Please restate word for word the line holding "(290, 425) = (1133, 382): red" and every following line through the end of the entries.
Start of EXERCISE MATERIAL
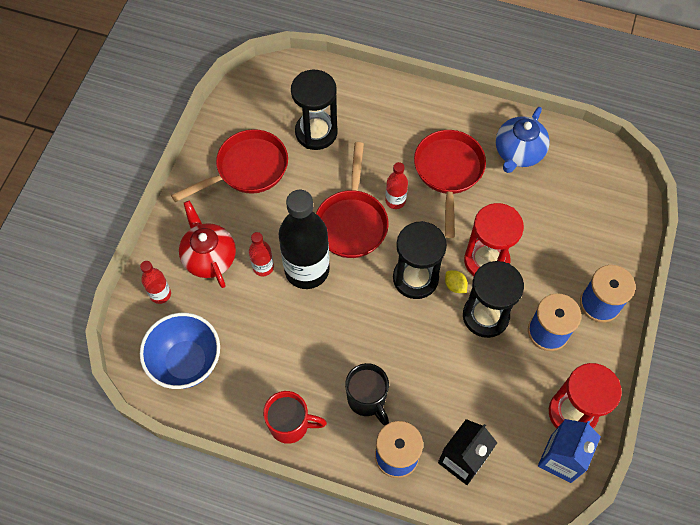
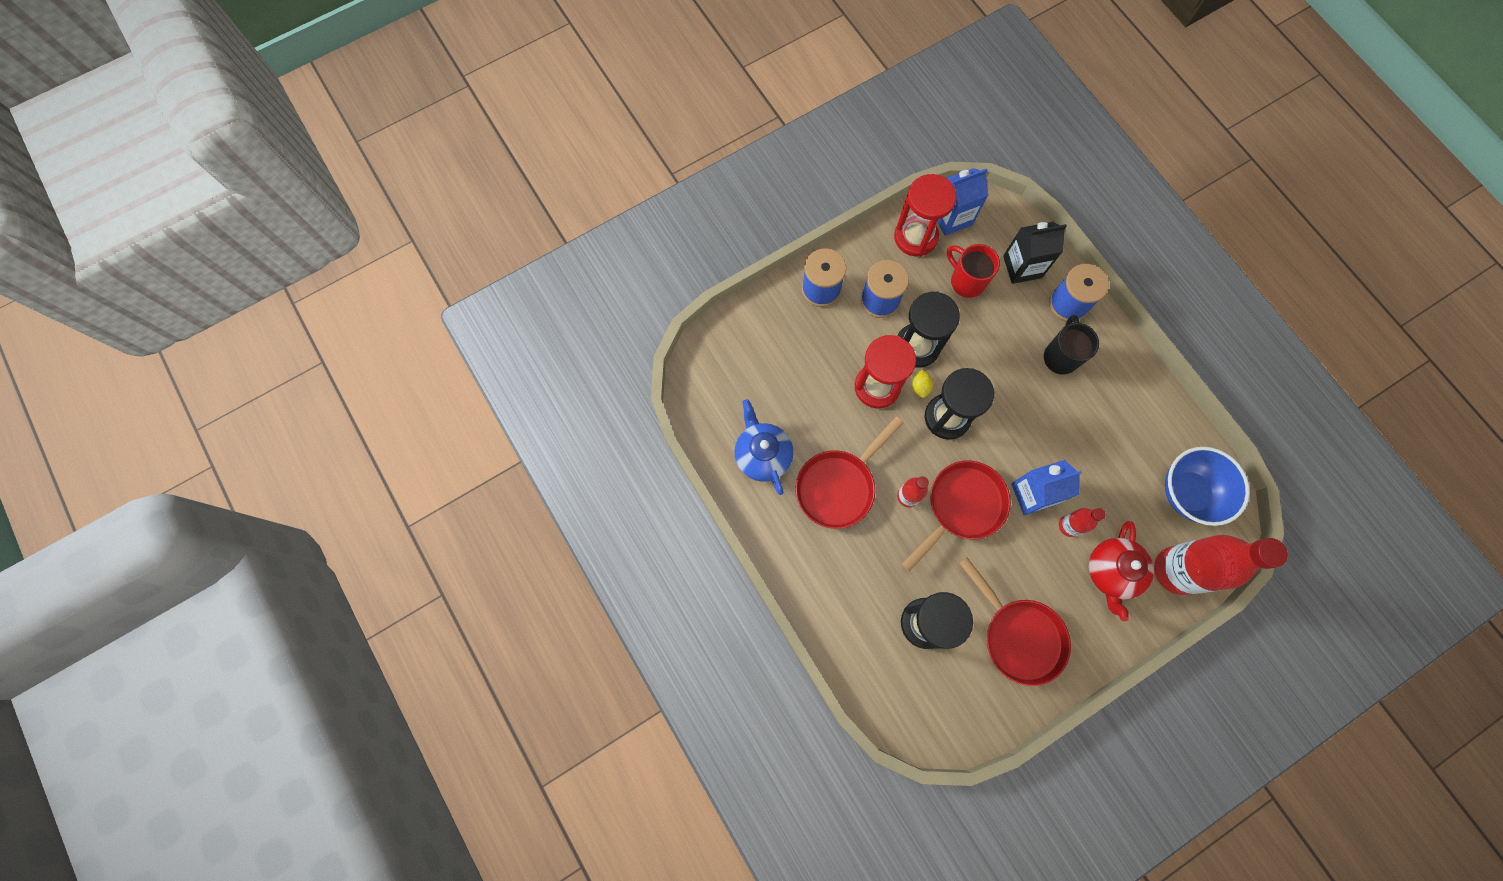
camera: 140 degrees left, 10 degrees up
(160, 294) = (1176, 570): red bottle -> red bottle, size x2.10
(247, 169) = (1018, 635): red pan -> red pan turned 135 degrees counterclockwise
(290, 425) = (1133, 382): red mug -> red mug (966, 281)
(307, 270) = (1033, 494): black bottle -> blue carton
(518, 153) = (762, 455): blue teapot -> blue teapot turned 90 degrees counterclockwise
End of EXERCISE MATERIAL
EXERCISE ANSWER:
(290, 425) = (1133, 382): red mug -> red mug (966, 281)
(307, 270) = (1033, 494): black bottle -> blue carton
(518, 153) = (762, 455): blue teapot -> blue teapot turned 90 degrees counterclockwise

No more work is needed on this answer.